[WORK REQUEST] Go over the data and keep only the lines that include "none".

[INFORMATION SUPPLIED]

- - - - -

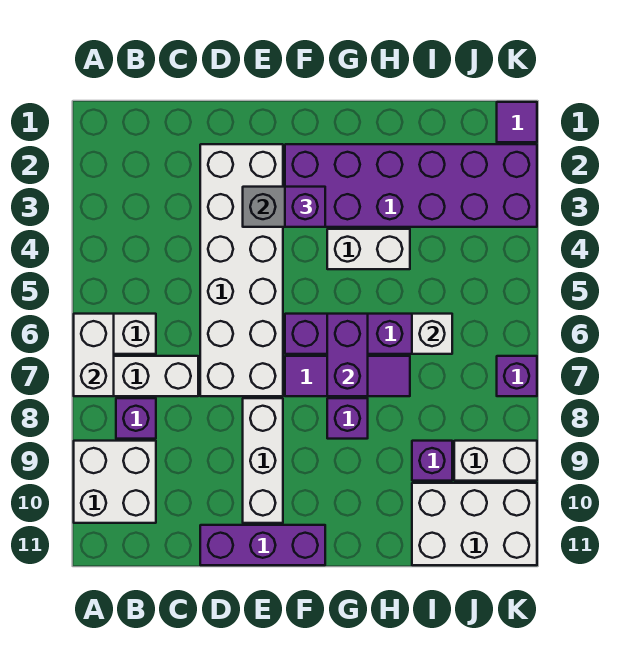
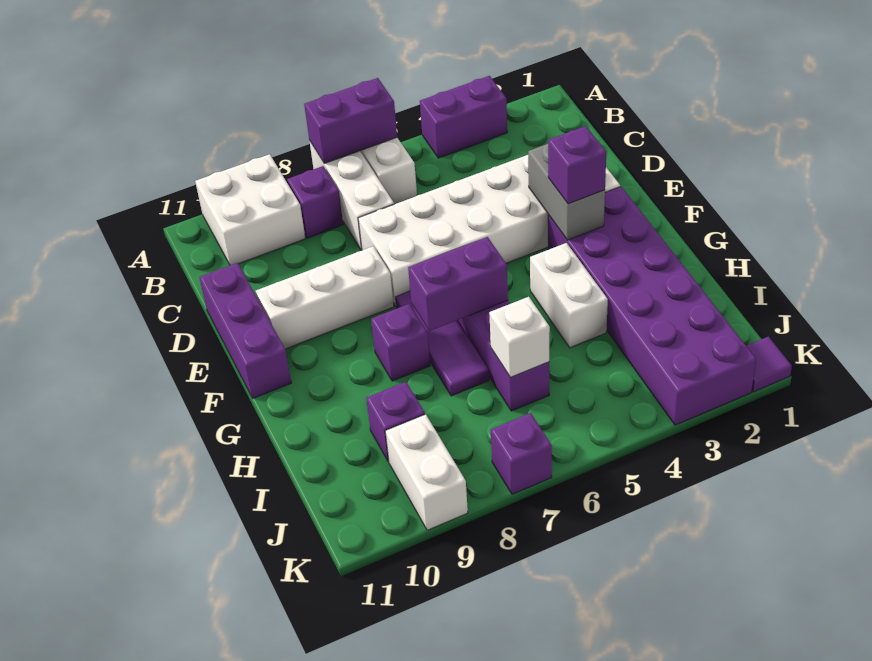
none -> purple brick A3:A4 level 1
white brick A6:A7 level 2 -> purple brick A6:A7 level 2
white brick I10:K11 level 1 -> none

- - - - -

[SOLVED PROBLEM]
none -> purple brick A3:A4 level 1
white brick I10:K11 level 1 -> none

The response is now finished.